#### INFORMATION:
==========
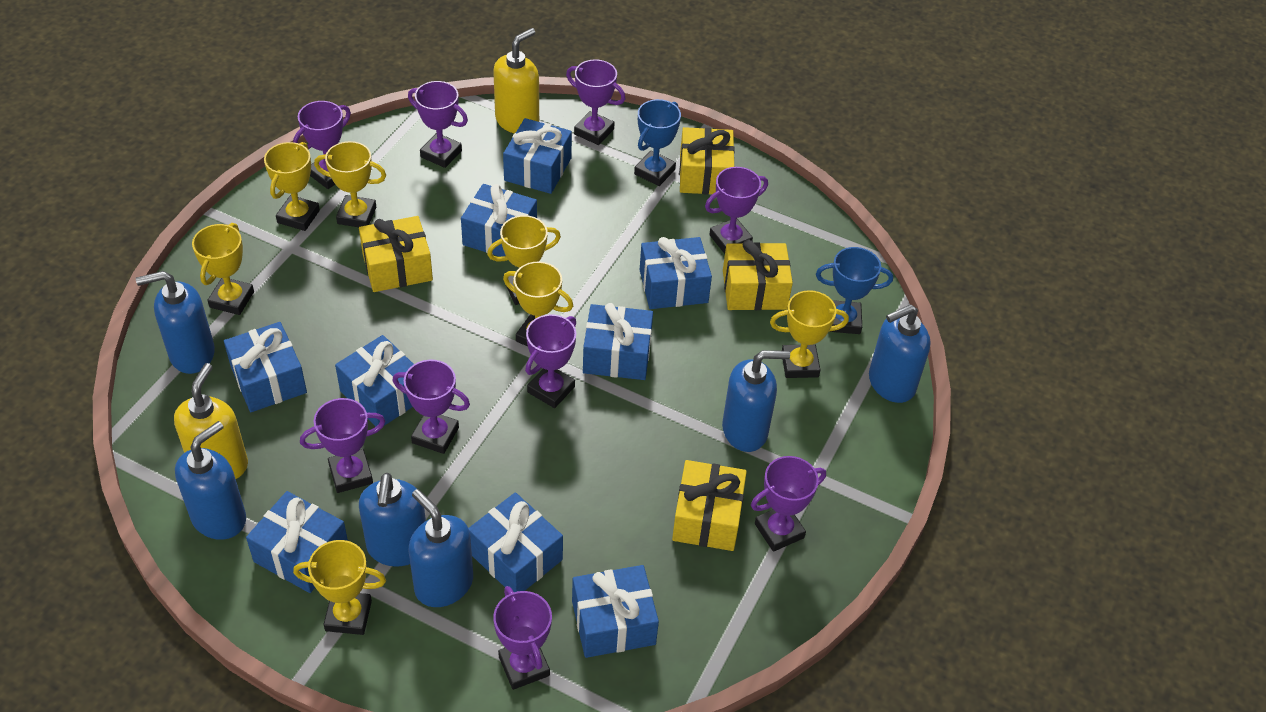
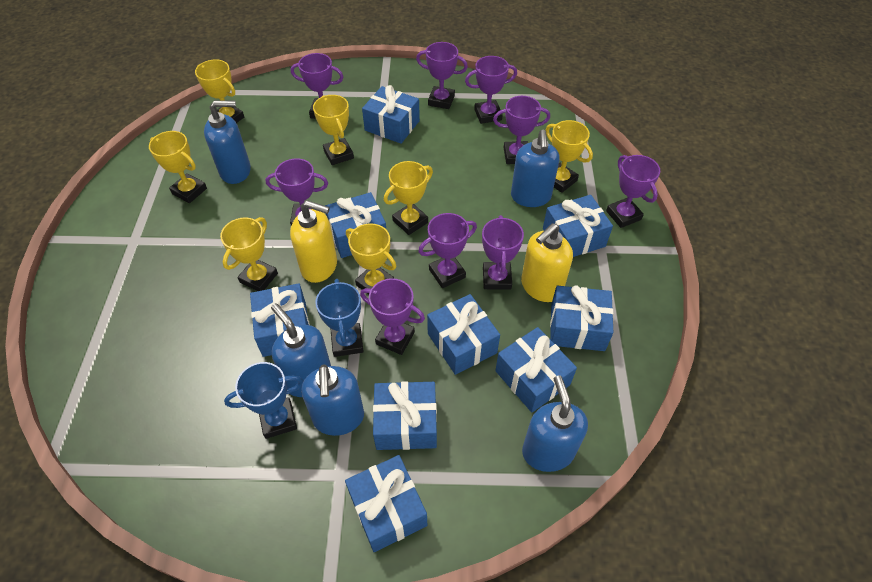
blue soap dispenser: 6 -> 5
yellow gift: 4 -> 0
==========
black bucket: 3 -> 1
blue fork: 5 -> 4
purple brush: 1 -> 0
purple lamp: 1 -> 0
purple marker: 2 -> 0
==========
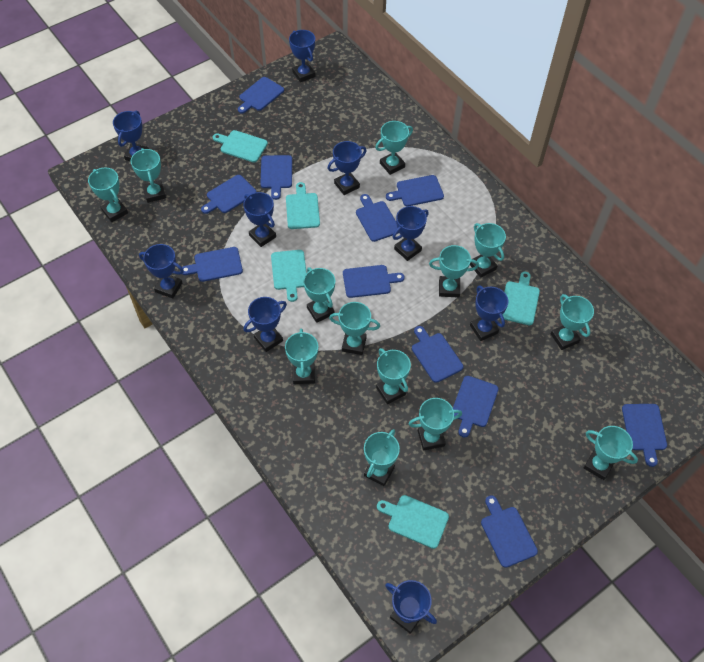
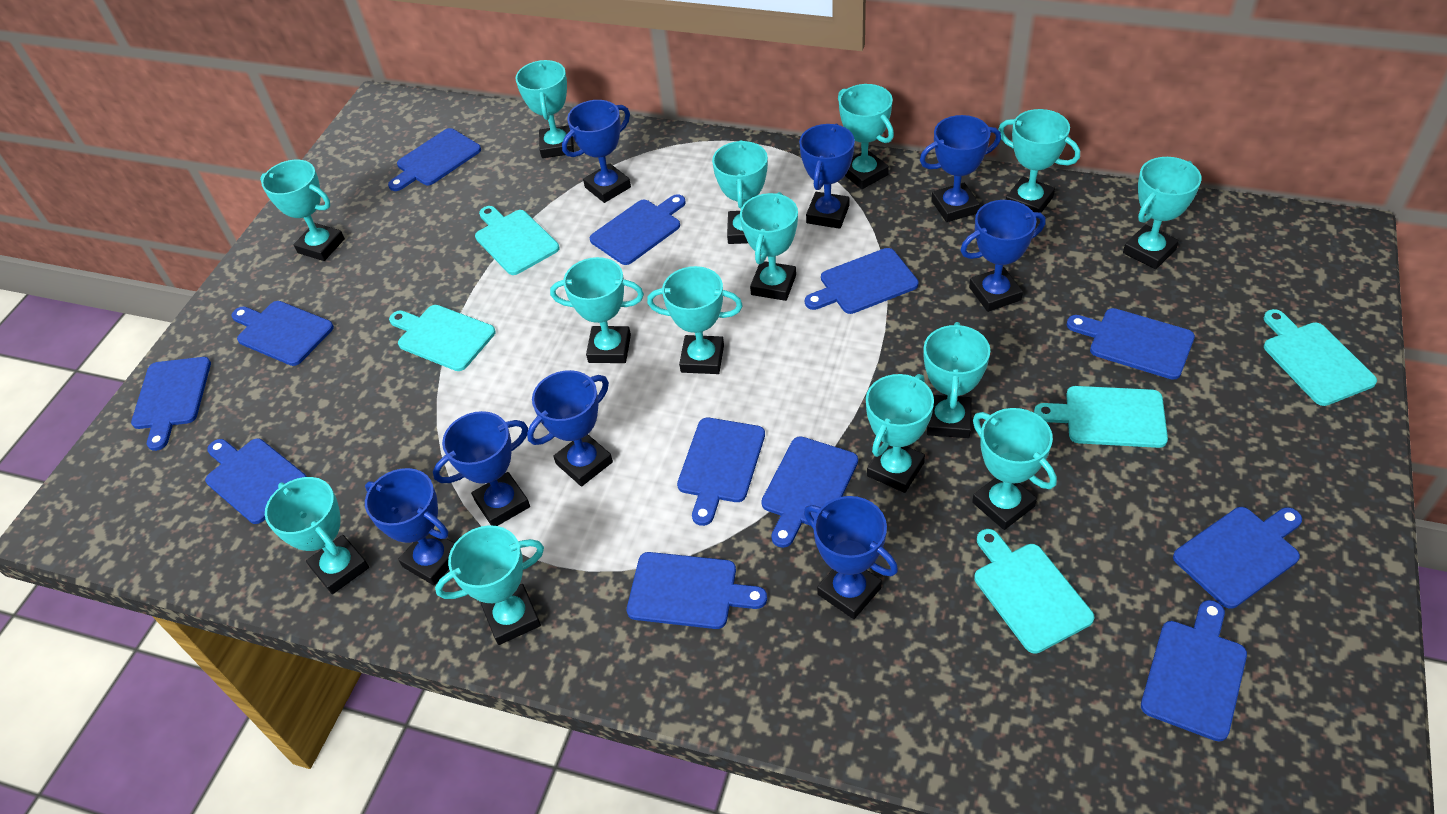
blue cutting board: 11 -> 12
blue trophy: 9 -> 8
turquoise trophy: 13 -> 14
==========
Copy out the lines of the data where the word "trophy" can be found.

blue trophy: 9 -> 8
turquoise trophy: 13 -> 14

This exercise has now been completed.